• Assignment:
Write how many lines in the records below include the string "NMOS". No other text should be given.

(Records provided)

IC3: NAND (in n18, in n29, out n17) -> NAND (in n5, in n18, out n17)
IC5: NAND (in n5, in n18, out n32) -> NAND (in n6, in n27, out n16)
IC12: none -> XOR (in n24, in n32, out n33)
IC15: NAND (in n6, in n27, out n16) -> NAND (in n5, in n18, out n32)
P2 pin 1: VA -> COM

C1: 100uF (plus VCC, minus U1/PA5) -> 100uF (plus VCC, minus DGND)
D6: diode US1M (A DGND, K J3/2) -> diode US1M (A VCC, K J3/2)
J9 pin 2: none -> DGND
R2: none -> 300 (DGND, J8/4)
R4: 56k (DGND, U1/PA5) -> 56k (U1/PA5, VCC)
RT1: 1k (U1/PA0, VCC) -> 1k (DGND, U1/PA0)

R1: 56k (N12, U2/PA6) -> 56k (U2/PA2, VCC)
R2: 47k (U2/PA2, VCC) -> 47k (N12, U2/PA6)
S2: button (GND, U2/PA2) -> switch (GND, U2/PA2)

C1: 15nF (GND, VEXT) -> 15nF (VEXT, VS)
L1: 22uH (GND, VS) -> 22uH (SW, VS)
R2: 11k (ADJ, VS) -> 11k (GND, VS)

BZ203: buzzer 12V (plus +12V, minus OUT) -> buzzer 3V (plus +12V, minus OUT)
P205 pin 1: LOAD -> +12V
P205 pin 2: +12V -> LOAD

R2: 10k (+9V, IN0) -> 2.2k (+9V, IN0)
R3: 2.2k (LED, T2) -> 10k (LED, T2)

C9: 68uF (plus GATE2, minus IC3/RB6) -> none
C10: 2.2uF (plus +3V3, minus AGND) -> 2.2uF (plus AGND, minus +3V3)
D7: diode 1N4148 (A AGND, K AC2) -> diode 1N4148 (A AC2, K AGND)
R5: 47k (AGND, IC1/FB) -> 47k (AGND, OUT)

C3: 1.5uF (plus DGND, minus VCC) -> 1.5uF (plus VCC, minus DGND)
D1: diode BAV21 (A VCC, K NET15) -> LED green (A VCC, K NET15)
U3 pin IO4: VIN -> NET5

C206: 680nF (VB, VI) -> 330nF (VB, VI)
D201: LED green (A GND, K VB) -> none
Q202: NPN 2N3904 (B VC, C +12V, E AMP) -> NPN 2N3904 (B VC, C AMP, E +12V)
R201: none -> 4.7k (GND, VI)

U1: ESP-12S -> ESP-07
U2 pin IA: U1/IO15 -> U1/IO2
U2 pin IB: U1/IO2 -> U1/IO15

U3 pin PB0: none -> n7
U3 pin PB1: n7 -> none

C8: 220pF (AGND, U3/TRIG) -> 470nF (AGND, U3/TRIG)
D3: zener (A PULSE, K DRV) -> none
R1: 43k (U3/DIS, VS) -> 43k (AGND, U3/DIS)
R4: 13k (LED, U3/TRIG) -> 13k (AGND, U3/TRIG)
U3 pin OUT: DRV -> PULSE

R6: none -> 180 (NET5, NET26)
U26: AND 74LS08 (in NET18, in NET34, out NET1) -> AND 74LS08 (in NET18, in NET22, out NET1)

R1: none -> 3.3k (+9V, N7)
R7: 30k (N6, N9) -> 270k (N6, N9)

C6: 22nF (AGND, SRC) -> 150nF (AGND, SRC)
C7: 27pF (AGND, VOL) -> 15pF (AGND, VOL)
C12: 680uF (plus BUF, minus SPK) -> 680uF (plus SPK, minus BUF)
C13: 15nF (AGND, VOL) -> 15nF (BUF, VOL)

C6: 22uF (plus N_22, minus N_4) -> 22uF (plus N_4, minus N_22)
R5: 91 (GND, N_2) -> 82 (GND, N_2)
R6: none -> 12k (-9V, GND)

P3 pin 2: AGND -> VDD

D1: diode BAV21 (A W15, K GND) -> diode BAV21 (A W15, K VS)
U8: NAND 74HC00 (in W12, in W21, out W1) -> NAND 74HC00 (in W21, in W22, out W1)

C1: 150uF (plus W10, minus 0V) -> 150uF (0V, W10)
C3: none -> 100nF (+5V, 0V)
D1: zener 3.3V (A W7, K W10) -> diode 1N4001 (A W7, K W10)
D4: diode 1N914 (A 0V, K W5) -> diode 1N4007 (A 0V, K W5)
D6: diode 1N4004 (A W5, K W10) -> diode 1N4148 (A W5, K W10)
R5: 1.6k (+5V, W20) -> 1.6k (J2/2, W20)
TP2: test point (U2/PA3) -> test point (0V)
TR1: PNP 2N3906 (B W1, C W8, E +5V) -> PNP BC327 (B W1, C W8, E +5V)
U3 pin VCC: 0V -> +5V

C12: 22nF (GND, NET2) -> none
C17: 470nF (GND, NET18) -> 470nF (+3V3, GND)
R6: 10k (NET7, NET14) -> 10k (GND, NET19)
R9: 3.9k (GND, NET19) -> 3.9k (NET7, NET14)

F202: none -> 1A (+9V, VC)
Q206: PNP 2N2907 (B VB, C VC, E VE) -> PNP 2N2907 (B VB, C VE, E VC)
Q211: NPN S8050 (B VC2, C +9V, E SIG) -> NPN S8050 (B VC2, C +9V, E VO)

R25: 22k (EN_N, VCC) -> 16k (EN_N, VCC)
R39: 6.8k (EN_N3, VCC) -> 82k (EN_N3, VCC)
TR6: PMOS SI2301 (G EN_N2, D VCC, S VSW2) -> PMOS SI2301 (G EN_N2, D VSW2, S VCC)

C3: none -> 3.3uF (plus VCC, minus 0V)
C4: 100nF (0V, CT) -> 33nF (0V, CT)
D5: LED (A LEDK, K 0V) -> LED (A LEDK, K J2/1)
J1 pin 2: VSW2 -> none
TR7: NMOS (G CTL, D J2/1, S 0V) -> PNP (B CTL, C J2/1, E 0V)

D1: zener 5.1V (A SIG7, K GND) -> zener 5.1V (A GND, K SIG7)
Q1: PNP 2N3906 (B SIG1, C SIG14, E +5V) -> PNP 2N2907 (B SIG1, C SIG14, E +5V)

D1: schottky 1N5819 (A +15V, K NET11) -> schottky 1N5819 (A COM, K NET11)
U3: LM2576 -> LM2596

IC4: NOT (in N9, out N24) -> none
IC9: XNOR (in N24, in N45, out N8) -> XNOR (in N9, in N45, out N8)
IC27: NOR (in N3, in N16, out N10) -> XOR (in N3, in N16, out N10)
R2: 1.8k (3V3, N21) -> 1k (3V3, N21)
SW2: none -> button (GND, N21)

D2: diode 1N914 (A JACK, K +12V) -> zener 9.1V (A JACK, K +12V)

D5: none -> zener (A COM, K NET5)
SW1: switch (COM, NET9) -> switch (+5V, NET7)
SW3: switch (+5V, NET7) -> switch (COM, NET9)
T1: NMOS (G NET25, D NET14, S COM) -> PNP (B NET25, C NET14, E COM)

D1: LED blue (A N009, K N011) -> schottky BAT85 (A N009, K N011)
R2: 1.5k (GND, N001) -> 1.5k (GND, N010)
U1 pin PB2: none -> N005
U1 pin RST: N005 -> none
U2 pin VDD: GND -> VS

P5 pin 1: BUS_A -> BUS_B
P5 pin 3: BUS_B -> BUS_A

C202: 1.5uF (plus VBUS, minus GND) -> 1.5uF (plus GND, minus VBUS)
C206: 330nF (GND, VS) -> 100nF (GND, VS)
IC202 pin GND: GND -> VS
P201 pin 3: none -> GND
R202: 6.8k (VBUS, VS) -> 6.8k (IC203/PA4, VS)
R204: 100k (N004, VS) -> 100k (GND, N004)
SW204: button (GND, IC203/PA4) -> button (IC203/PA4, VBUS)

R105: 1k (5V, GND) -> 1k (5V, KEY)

(End Records provided)

• Written response:
2